Coordinate-based change listings:
====
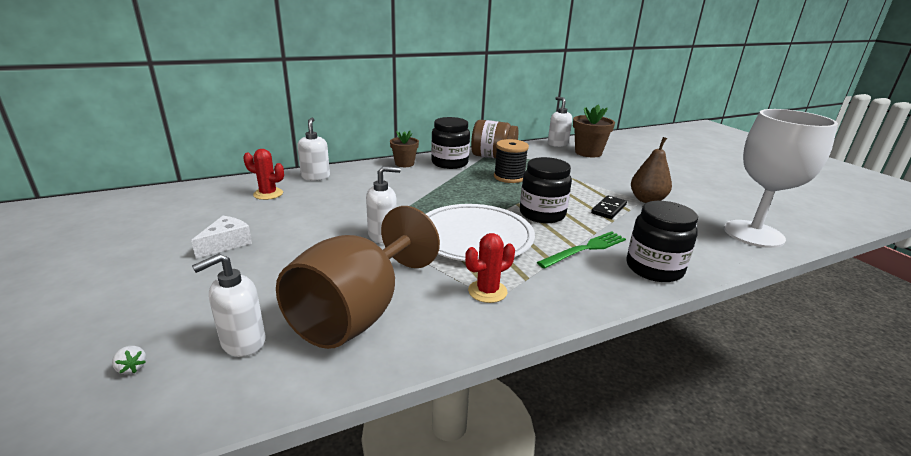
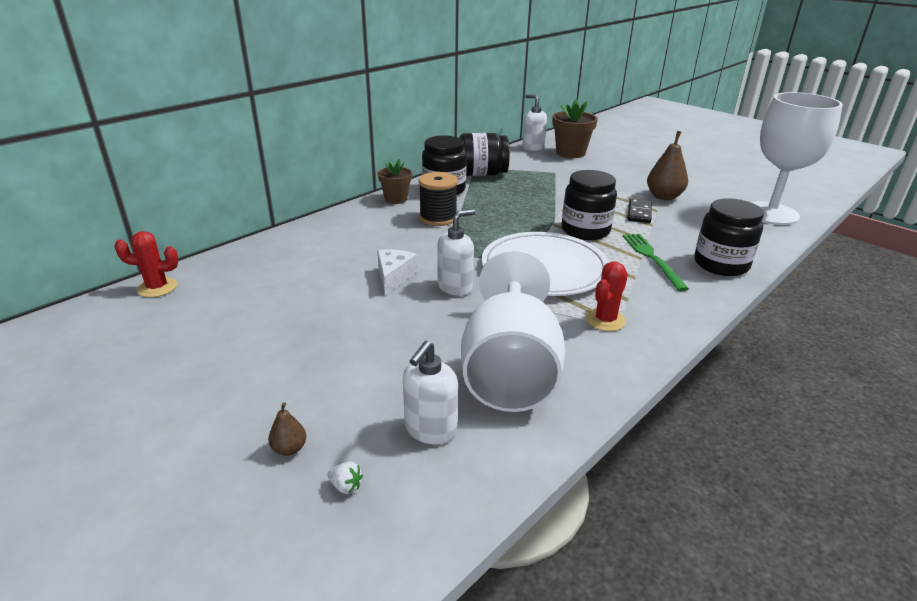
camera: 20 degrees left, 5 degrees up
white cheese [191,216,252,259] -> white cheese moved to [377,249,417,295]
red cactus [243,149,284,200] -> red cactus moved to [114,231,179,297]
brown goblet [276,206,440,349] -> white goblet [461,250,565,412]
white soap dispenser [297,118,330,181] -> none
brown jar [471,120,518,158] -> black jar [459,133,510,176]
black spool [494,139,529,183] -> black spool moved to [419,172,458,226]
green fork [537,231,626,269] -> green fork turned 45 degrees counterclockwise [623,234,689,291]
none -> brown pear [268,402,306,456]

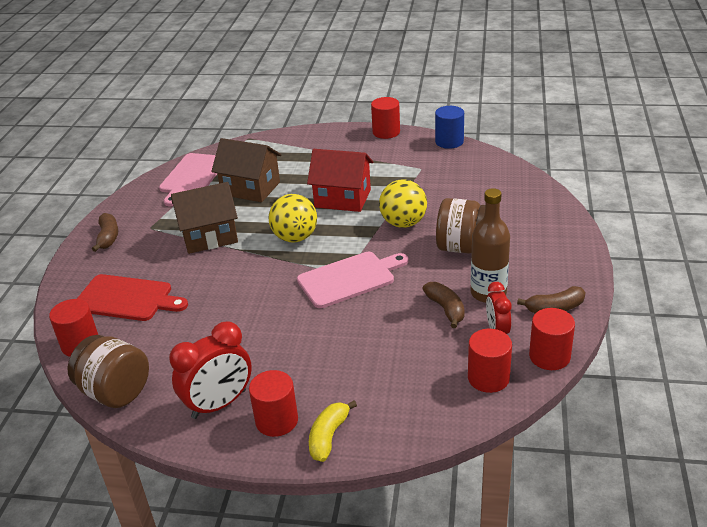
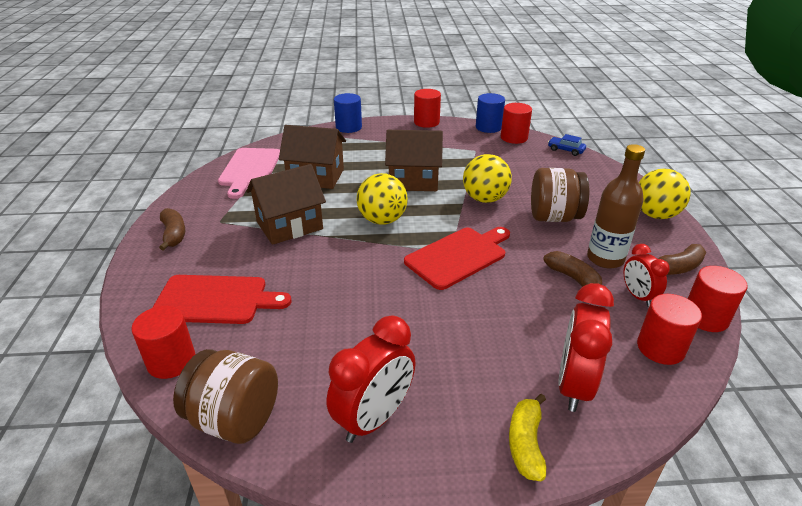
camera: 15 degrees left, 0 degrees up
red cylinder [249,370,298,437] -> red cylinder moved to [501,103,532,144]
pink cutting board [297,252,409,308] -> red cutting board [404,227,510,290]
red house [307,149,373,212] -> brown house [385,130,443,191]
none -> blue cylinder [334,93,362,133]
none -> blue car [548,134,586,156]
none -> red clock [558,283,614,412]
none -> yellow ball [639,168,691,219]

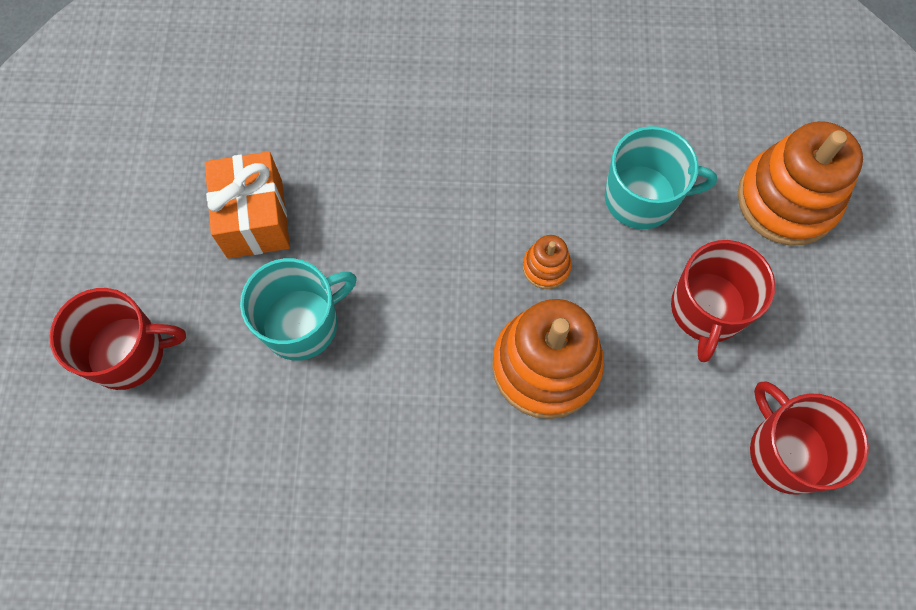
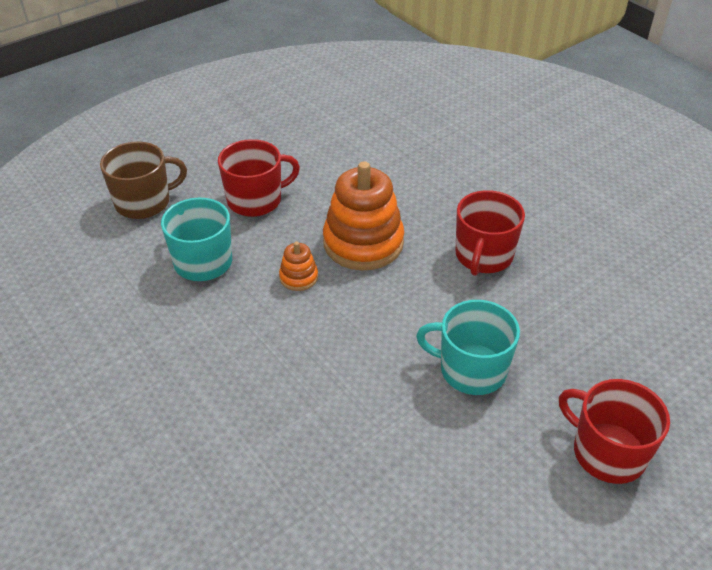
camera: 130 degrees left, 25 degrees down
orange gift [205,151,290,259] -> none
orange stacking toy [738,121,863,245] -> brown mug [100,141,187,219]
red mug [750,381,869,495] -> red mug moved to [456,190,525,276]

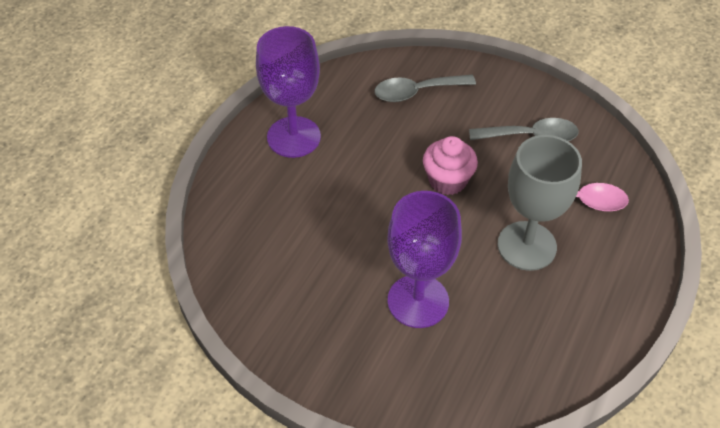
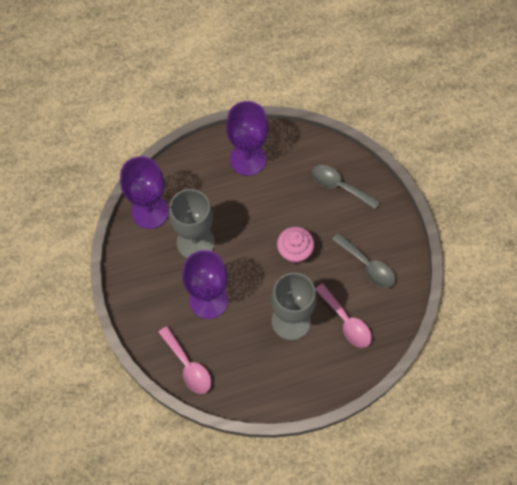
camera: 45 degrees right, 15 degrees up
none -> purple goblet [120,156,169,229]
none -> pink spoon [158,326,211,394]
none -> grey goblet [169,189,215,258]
====
Of the entries above, repeat exactly the lines from the line with "red cactus [243,149,284,200]" through the line with "brown jar [471,120,518,158]", both of them included.

red cactus [243,149,284,200] -> red cactus moved to [114,231,179,297]
brown goblet [276,206,440,349] -> white goblet [461,250,565,412]
white soap dispenser [297,118,330,181] -> none
brown jar [471,120,518,158] -> black jar [459,133,510,176]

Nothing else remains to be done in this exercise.